EXERCISE DATA:
#####

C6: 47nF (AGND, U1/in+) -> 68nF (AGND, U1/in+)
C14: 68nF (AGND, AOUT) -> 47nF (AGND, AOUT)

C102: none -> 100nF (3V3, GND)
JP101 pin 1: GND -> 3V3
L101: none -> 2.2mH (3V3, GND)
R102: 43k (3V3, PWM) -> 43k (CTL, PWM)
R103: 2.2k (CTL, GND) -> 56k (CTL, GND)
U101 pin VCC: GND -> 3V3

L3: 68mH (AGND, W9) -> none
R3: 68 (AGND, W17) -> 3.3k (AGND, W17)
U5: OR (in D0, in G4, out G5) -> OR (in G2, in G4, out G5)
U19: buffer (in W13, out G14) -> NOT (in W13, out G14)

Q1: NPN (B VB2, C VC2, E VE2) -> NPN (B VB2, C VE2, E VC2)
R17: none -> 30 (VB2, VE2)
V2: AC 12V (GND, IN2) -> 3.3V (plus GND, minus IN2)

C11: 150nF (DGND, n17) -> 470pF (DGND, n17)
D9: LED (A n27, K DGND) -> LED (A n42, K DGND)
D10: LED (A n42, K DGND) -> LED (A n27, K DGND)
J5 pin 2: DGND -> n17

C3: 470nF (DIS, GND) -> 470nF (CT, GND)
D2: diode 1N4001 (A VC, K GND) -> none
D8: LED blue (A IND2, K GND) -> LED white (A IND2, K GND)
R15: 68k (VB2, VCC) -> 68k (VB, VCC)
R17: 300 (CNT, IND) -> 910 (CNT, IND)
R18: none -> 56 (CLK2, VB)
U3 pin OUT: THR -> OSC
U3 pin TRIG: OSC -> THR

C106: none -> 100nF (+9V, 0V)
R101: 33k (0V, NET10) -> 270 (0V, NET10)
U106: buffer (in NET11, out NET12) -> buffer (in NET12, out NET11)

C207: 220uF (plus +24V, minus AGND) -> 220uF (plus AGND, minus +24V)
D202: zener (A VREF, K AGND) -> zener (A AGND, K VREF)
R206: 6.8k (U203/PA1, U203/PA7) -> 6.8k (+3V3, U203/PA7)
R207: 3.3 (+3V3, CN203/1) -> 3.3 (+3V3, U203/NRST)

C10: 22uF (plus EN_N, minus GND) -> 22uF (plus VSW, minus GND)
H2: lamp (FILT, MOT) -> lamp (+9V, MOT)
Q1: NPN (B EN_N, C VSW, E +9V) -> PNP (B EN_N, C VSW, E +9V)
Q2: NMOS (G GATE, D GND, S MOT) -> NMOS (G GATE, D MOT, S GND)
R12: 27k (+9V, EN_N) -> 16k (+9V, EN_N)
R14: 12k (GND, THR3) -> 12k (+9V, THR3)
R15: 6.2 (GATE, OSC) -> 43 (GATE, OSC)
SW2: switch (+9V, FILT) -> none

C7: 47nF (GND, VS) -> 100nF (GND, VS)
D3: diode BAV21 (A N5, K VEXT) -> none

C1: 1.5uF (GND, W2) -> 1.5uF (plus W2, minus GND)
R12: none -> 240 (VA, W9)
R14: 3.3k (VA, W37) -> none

#####

Nothing is to be left out, and every entry is to be transcribed exactly.

C6: 47nF (AGND, U1/in+) -> 68nF (AGND, U1/in+)
C14: 68nF (AGND, AOUT) -> 47nF (AGND, AOUT)

C102: none -> 100nF (3V3, GND)
JP101 pin 1: GND -> 3V3
L101: none -> 2.2mH (3V3, GND)
R102: 43k (3V3, PWM) -> 43k (CTL, PWM)
R103: 2.2k (CTL, GND) -> 56k (CTL, GND)
U101 pin VCC: GND -> 3V3

L3: 68mH (AGND, W9) -> none
R3: 68 (AGND, W17) -> 3.3k (AGND, W17)
U5: OR (in D0, in G4, out G5) -> OR (in G2, in G4, out G5)
U19: buffer (in W13, out G14) -> NOT (in W13, out G14)

Q1: NPN (B VB2, C VC2, E VE2) -> NPN (B VB2, C VE2, E VC2)
R17: none -> 30 (VB2, VE2)
V2: AC 12V (GND, IN2) -> 3.3V (plus GND, minus IN2)

C11: 150nF (DGND, n17) -> 470pF (DGND, n17)
D9: LED (A n27, K DGND) -> LED (A n42, K DGND)
D10: LED (A n42, K DGND) -> LED (A n27, K DGND)
J5 pin 2: DGND -> n17

C3: 470nF (DIS, GND) -> 470nF (CT, GND)
D2: diode 1N4001 (A VC, K GND) -> none
D8: LED blue (A IND2, K GND) -> LED white (A IND2, K GND)
R15: 68k (VB2, VCC) -> 68k (VB, VCC)
R17: 300 (CNT, IND) -> 910 (CNT, IND)
R18: none -> 56 (CLK2, VB)
U3 pin OUT: THR -> OSC
U3 pin TRIG: OSC -> THR

C106: none -> 100nF (+9V, 0V)
R101: 33k (0V, NET10) -> 270 (0V, NET10)
U106: buffer (in NET11, out NET12) -> buffer (in NET12, out NET11)

C207: 220uF (plus +24V, minus AGND) -> 220uF (plus AGND, minus +24V)
D202: zener (A VREF, K AGND) -> zener (A AGND, K VREF)
R206: 6.8k (U203/PA1, U203/PA7) -> 6.8k (+3V3, U203/PA7)
R207: 3.3 (+3V3, CN203/1) -> 3.3 (+3V3, U203/NRST)

C10: 22uF (plus EN_N, minus GND) -> 22uF (plus VSW, minus GND)
H2: lamp (FILT, MOT) -> lamp (+9V, MOT)
Q1: NPN (B EN_N, C VSW, E +9V) -> PNP (B EN_N, C VSW, E +9V)
Q2: NMOS (G GATE, D GND, S MOT) -> NMOS (G GATE, D MOT, S GND)
R12: 27k (+9V, EN_N) -> 16k (+9V, EN_N)
R14: 12k (GND, THR3) -> 12k (+9V, THR3)
R15: 6.2 (GATE, OSC) -> 43 (GATE, OSC)
SW2: switch (+9V, FILT) -> none

C7: 47nF (GND, VS) -> 100nF (GND, VS)
D3: diode BAV21 (A N5, K VEXT) -> none

C1: 1.5uF (GND, W2) -> 1.5uF (plus W2, minus GND)
R12: none -> 240 (VA, W9)
R14: 3.3k (VA, W37) -> none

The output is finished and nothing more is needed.